◆ **What the task requires**
Would you please transcribe the data in full and exactly, excluding images?
::: Collected data :::
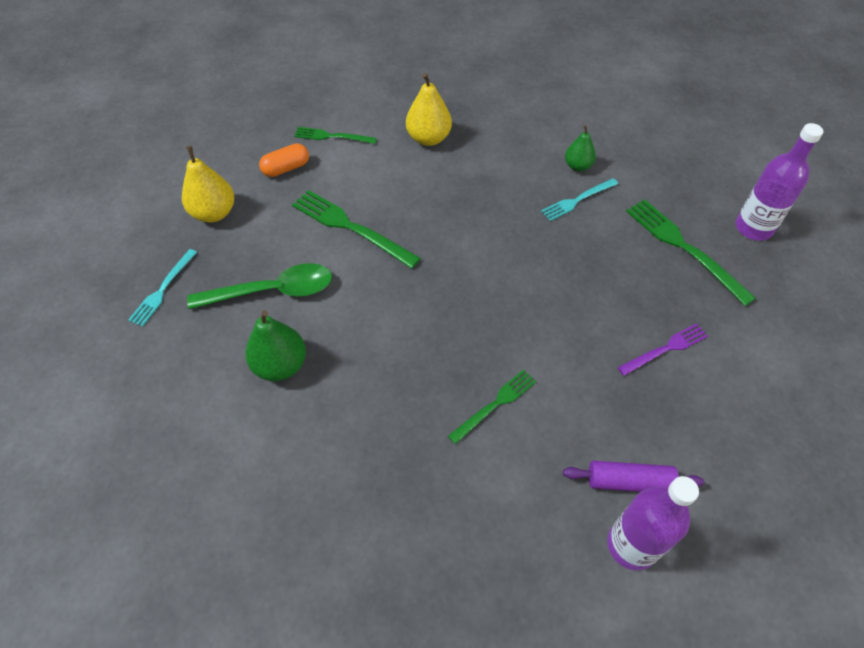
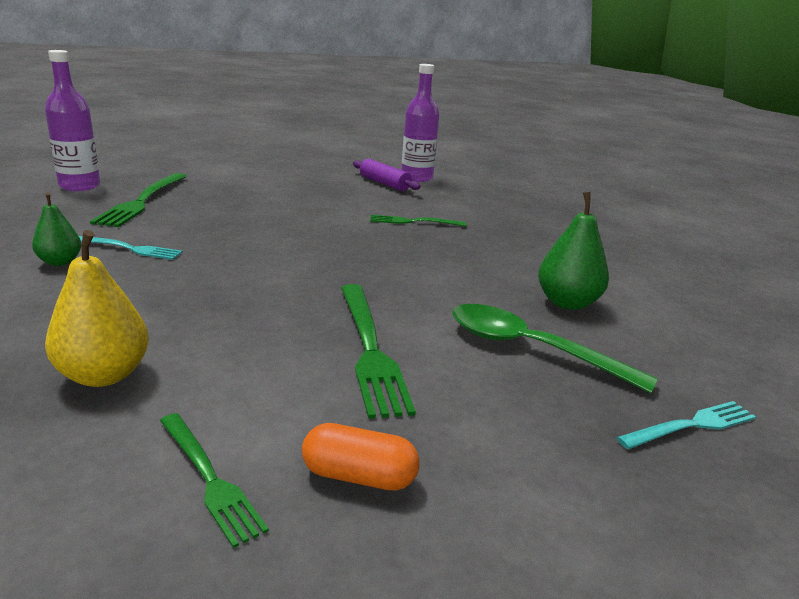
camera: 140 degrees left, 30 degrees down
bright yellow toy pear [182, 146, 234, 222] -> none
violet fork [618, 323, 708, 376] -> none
:::
◆ **Answer space**
camera: 140 degrees left, 30 degrees down
bright yellow toy pear [182, 146, 234, 222] -> none
violet fork [618, 323, 708, 376] -> none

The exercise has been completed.